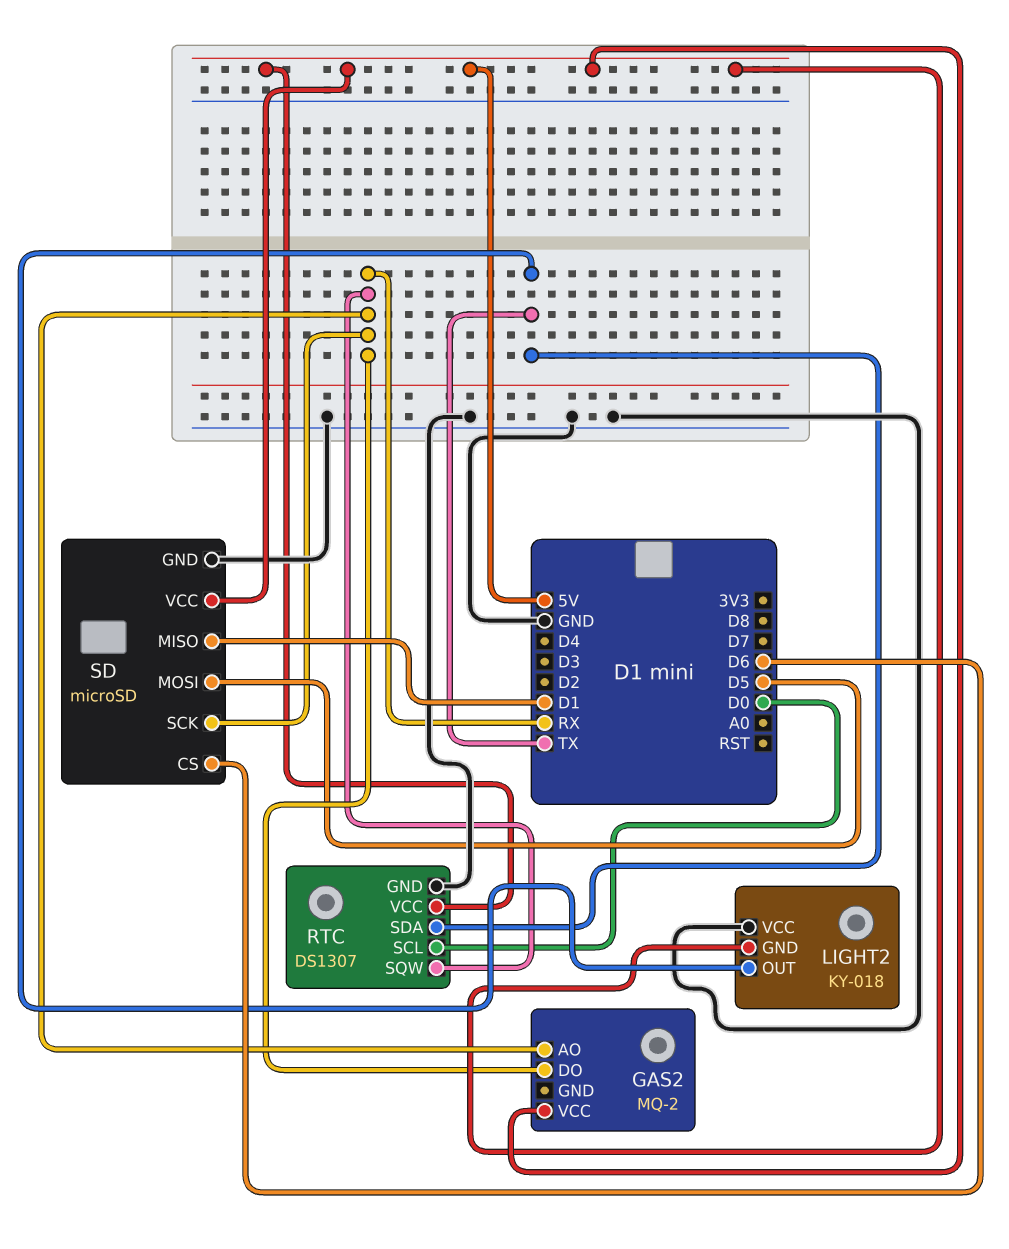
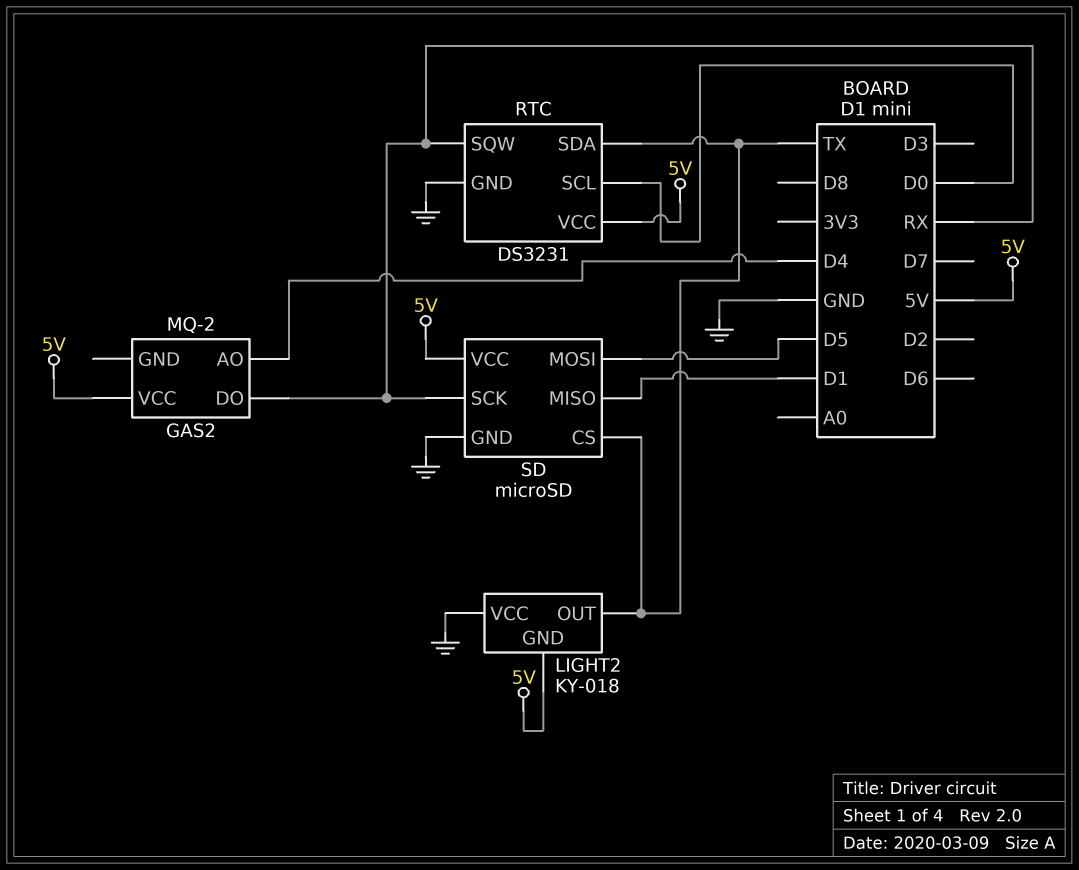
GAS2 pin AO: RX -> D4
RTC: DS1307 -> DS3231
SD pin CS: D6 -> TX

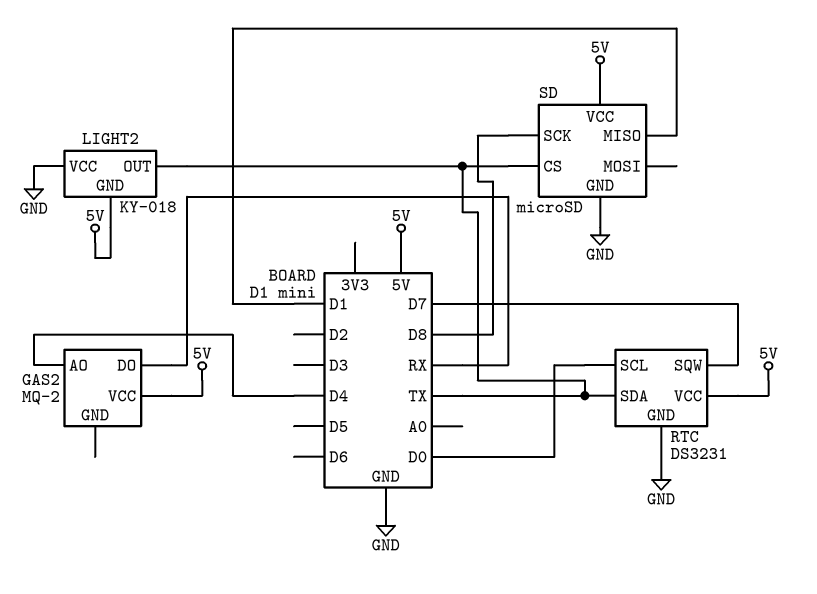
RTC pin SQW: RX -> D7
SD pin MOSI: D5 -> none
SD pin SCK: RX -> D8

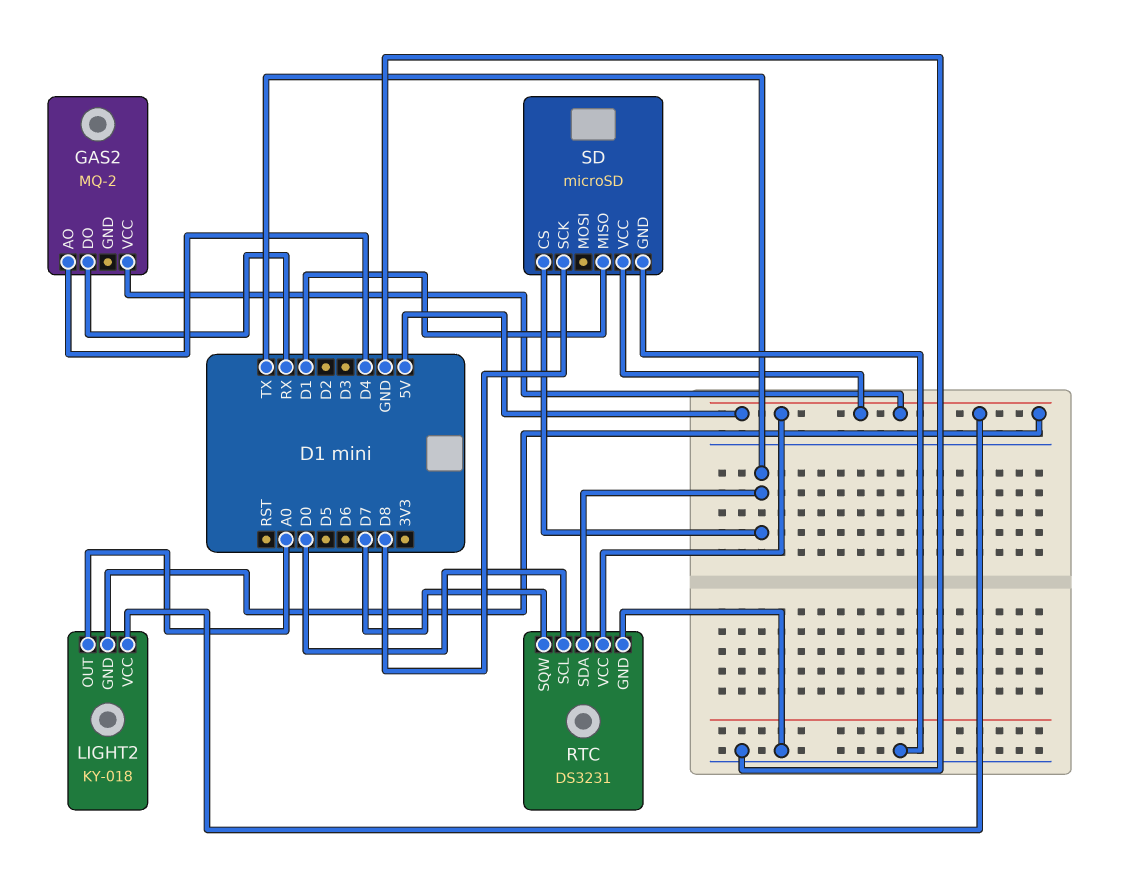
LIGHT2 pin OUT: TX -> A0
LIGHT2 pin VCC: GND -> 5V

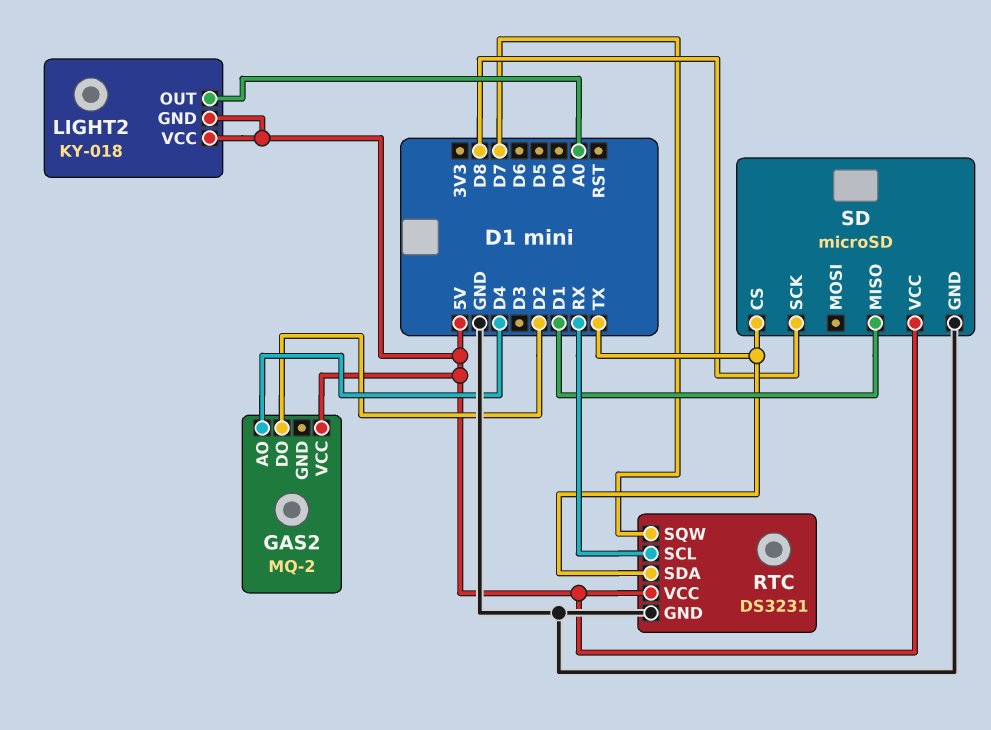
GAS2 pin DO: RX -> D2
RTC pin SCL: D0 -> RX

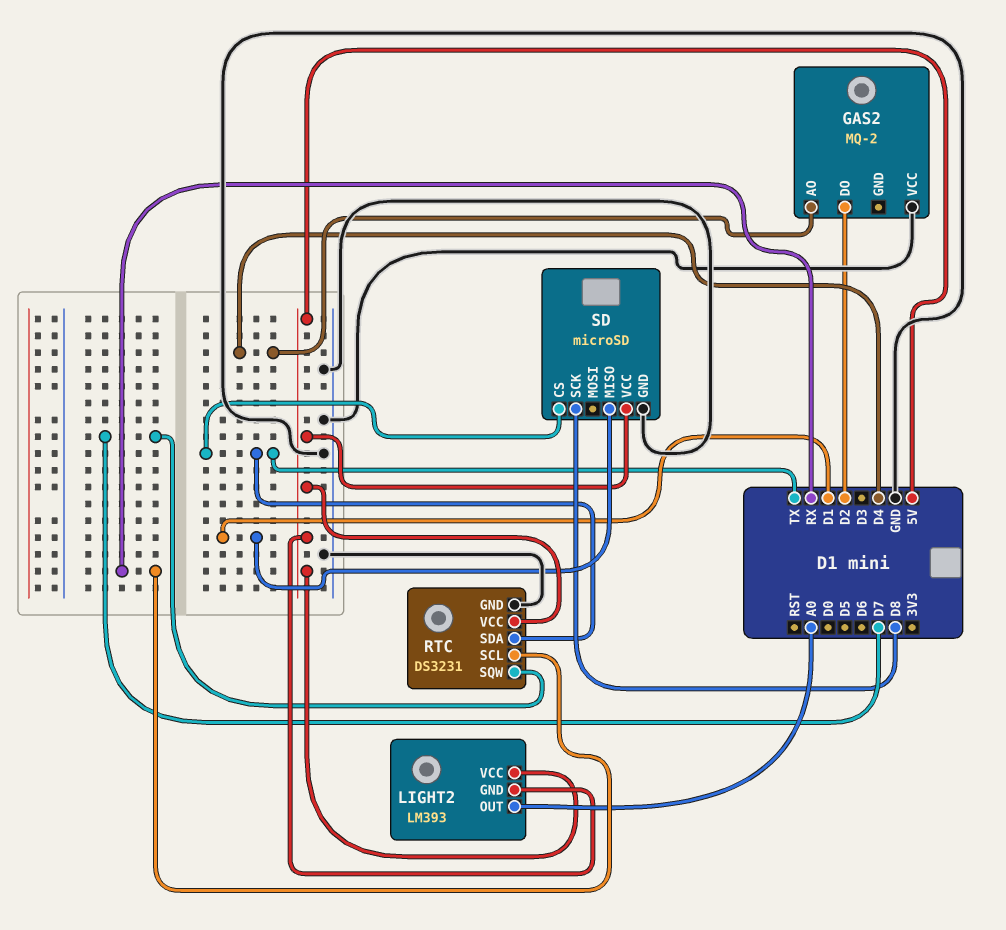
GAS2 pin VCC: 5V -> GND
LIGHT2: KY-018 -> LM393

* * *

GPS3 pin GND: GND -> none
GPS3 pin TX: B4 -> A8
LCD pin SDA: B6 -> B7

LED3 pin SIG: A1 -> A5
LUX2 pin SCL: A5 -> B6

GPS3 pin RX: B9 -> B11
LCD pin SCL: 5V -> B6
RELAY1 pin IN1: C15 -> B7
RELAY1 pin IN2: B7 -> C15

--

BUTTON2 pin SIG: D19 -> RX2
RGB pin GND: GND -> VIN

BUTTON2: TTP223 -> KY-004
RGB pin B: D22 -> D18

▶ **What to do**
Beginning with the line containing "GPS3 pin GND: GND -> none" in the material above, copy every line exactly until you have copied the line containing "RELAY1 pin IN2: B7 -> C15".

▶ **Solved problem**
GPS3 pin GND: GND -> none
GPS3 pin TX: B4 -> A8
LCD pin SDA: B6 -> B7

LED3 pin SIG: A1 -> A5
LUX2 pin SCL: A5 -> B6

GPS3 pin RX: B9 -> B11
LCD pin SCL: 5V -> B6
RELAY1 pin IN1: C15 -> B7
RELAY1 pin IN2: B7 -> C15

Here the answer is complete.